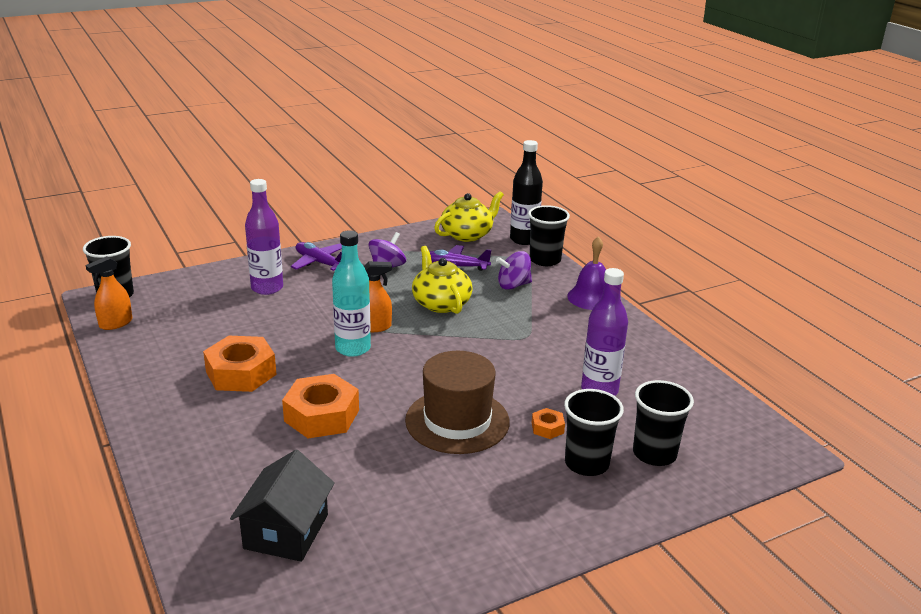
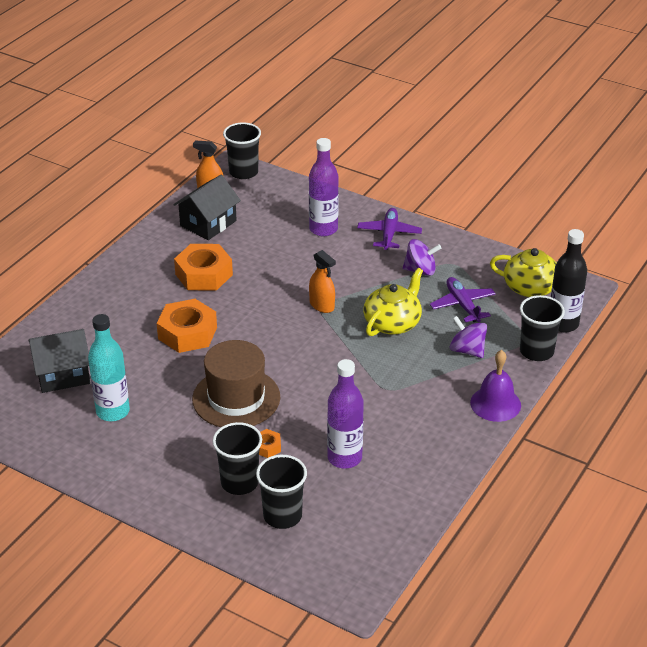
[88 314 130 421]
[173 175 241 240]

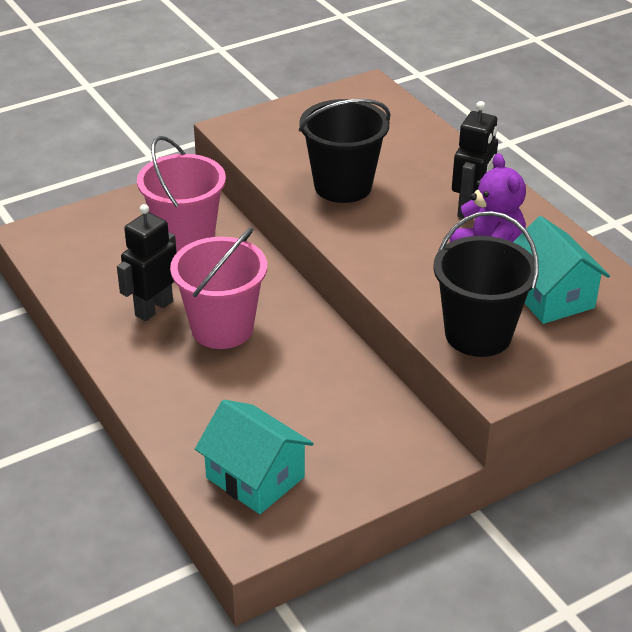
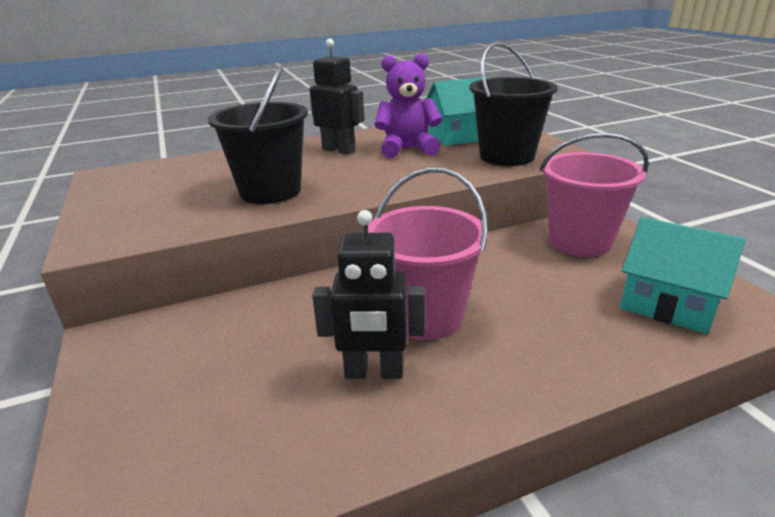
[312 210 425 379]
[540 133 649 257]
[620 217 745 334]

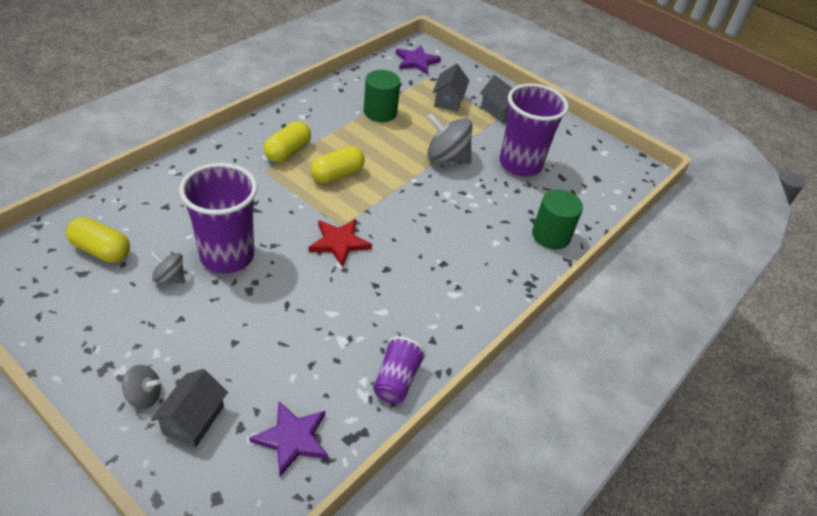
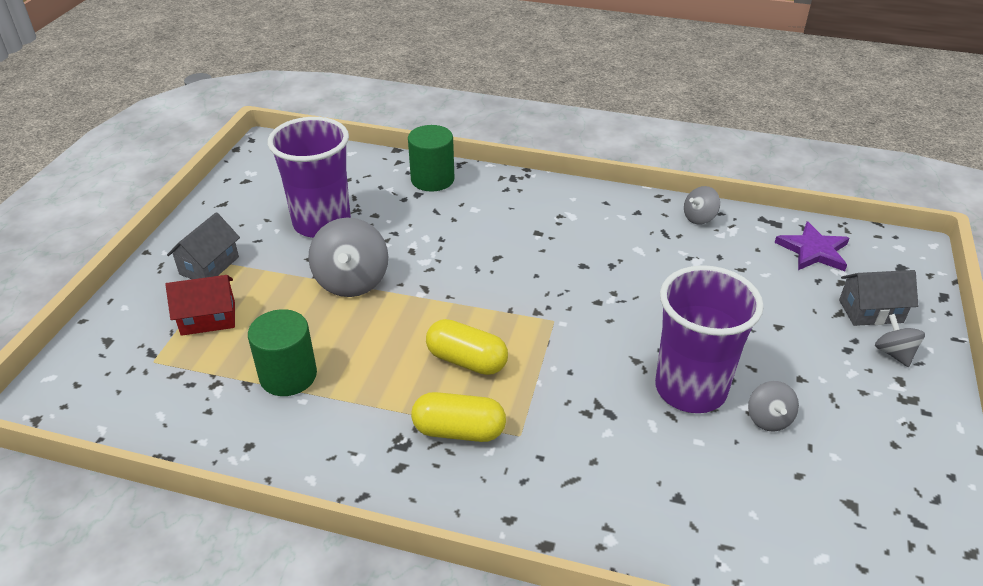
[165 275 235 336]
[684 186 720 225]
[66 217 130 263] (first image)
[309 219 372 267] (first image)
[396 45 441 75] (first image)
------------------------------
Starting with the line that has "[312 210 425 379]" and ending with the last line of the records, retype every line exactly and only those lines. Do not include the pictures.

▸ YOUR RESPONSE
[312 210 425 379]
[540 133 649 257]
[620 217 745 334]

[165 275 235 336]
[684 186 720 225]
[66 217 130 263] (first image)
[309 219 372 267] (first image)
[396 45 441 75] (first image)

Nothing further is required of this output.